- _Task to carry out_:
Please reproduce every line below word for word, in the same order.

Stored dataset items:
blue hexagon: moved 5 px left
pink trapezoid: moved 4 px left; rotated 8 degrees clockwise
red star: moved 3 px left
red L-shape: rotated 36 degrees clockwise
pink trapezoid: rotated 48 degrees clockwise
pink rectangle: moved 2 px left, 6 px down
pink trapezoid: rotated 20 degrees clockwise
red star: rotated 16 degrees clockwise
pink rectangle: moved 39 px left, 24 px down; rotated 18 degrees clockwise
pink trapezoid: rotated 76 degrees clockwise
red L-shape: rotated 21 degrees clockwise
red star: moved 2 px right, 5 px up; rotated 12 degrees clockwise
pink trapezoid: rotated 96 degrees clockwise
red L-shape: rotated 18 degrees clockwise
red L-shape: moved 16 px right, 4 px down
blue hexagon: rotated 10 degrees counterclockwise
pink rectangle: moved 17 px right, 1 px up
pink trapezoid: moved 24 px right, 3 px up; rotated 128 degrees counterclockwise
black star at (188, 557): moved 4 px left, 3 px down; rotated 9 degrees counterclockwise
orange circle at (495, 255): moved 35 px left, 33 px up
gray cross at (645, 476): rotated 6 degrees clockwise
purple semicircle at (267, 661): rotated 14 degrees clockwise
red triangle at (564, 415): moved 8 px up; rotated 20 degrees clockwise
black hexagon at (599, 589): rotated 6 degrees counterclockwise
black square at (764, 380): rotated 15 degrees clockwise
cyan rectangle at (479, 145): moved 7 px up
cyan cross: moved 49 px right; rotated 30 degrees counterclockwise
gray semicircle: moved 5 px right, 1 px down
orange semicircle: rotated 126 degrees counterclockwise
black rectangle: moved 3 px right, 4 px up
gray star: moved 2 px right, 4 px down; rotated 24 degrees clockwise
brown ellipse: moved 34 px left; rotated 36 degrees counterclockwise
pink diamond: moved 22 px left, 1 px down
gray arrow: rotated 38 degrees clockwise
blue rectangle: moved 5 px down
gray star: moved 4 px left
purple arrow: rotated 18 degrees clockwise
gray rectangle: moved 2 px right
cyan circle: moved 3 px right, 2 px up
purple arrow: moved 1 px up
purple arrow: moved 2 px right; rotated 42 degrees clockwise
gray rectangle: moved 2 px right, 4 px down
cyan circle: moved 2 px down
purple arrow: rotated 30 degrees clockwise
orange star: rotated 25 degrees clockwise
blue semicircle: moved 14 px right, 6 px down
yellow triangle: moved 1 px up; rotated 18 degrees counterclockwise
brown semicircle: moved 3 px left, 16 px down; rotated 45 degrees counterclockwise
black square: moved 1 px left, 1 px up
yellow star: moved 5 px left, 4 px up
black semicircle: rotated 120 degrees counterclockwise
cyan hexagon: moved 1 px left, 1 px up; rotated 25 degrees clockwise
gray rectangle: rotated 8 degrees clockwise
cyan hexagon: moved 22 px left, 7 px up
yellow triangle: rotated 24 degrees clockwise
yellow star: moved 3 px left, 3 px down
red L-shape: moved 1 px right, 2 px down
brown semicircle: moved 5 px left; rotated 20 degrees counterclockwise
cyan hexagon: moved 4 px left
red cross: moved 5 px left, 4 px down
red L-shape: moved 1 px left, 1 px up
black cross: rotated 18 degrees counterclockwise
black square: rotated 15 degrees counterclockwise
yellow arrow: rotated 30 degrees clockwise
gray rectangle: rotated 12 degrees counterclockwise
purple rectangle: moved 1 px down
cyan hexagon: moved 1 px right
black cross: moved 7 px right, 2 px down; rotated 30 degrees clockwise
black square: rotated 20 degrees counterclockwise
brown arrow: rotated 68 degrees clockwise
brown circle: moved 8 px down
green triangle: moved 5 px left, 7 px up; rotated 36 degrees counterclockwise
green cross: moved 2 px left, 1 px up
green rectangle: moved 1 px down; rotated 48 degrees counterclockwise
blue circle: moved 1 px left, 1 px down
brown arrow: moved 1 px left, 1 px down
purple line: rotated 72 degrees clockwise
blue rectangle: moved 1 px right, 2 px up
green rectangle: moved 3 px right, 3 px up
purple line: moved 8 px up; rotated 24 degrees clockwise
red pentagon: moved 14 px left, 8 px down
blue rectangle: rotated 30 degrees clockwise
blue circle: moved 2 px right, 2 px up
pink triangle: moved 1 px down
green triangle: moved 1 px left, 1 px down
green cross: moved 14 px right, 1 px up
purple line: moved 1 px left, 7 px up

- _Completed task_:
blue hexagon: moved 5 px left
pink trapezoid: moved 4 px left; rotated 8 degrees clockwise
red star: moved 3 px left
red L-shape: rotated 36 degrees clockwise
pink trapezoid: rotated 48 degrees clockwise
pink rectangle: moved 2 px left, 6 px down
pink trapezoid: rotated 20 degrees clockwise
red star: rotated 16 degrees clockwise
pink rectangle: moved 39 px left, 24 px down; rotated 18 degrees clockwise
pink trapezoid: rotated 76 degrees clockwise
red L-shape: rotated 21 degrees clockwise
red star: moved 2 px right, 5 px up; rotated 12 degrees clockwise
pink trapezoid: rotated 96 degrees clockwise
red L-shape: rotated 18 degrees clockwise
red L-shape: moved 16 px right, 4 px down
blue hexagon: rotated 10 degrees counterclockwise
pink rectangle: moved 17 px right, 1 px up
pink trapezoid: moved 24 px right, 3 px up; rotated 128 degrees counterclockwise
black star at (188, 557): moved 4 px left, 3 px down; rotated 9 degrees counterclockwise
orange circle at (495, 255): moved 35 px left, 33 px up
gray cross at (645, 476): rotated 6 degrees clockwise
purple semicircle at (267, 661): rotated 14 degrees clockwise
red triangle at (564, 415): moved 8 px up; rotated 20 degrees clockwise
black hexagon at (599, 589): rotated 6 degrees counterclockwise
black square at (764, 380): rotated 15 degrees clockwise
cyan rectangle at (479, 145): moved 7 px up
cyan cross: moved 49 px right; rotated 30 degrees counterclockwise
gray semicircle: moved 5 px right, 1 px down
orange semicircle: rotated 126 degrees counterclockwise
black rectangle: moved 3 px right, 4 px up
gray star: moved 2 px right, 4 px down; rotated 24 degrees clockwise
brown ellipse: moved 34 px left; rotated 36 degrees counterclockwise
pink diamond: moved 22 px left, 1 px down
gray arrow: rotated 38 degrees clockwise
blue rectangle: moved 5 px down
gray star: moved 4 px left
purple arrow: rotated 18 degrees clockwise
gray rectangle: moved 2 px right
cyan circle: moved 3 px right, 2 px up
purple arrow: moved 1 px up
purple arrow: moved 2 px right; rotated 42 degrees clockwise
gray rectangle: moved 2 px right, 4 px down
cyan circle: moved 2 px down
purple arrow: rotated 30 degrees clockwise
orange star: rotated 25 degrees clockwise
blue semicircle: moved 14 px right, 6 px down
yellow triangle: moved 1 px up; rotated 18 degrees counterclockwise
brown semicircle: moved 3 px left, 16 px down; rotated 45 degrees counterclockwise
black square: moved 1 px left, 1 px up
yellow star: moved 5 px left, 4 px up
black semicircle: rotated 120 degrees counterclockwise
cyan hexagon: moved 1 px left, 1 px up; rotated 25 degrees clockwise
gray rectangle: rotated 8 degrees clockwise
cyan hexagon: moved 22 px left, 7 px up
yellow triangle: rotated 24 degrees clockwise
yellow star: moved 3 px left, 3 px down
red L-shape: moved 1 px right, 2 px down
brown semicircle: moved 5 px left; rotated 20 degrees counterclockwise
cyan hexagon: moved 4 px left
red cross: moved 5 px left, 4 px down
red L-shape: moved 1 px left, 1 px up
black cross: rotated 18 degrees counterclockwise
black square: rotated 15 degrees counterclockwise
yellow arrow: rotated 30 degrees clockwise
gray rectangle: rotated 12 degrees counterclockwise
purple rectangle: moved 1 px down
cyan hexagon: moved 1 px right
black cross: moved 7 px right, 2 px down; rotated 30 degrees clockwise
black square: rotated 20 degrees counterclockwise
brown arrow: rotated 68 degrees clockwise
brown circle: moved 8 px down
green triangle: moved 5 px left, 7 px up; rotated 36 degrees counterclockwise
green cross: moved 2 px left, 1 px up
green rectangle: moved 1 px down; rotated 48 degrees counterclockwise
blue circle: moved 1 px left, 1 px down
brown arrow: moved 1 px left, 1 px down
purple line: rotated 72 degrees clockwise
blue rectangle: moved 1 px right, 2 px up
green rectangle: moved 3 px right, 3 px up
purple line: moved 8 px up; rotated 24 degrees clockwise
red pentagon: moved 14 px left, 8 px down
blue rectangle: rotated 30 degrees clockwise
blue circle: moved 2 px right, 2 px up
pink triangle: moved 1 px down
green triangle: moved 1 px left, 1 px down
green cross: moved 14 px right, 1 px up
purple line: moved 1 px left, 7 px up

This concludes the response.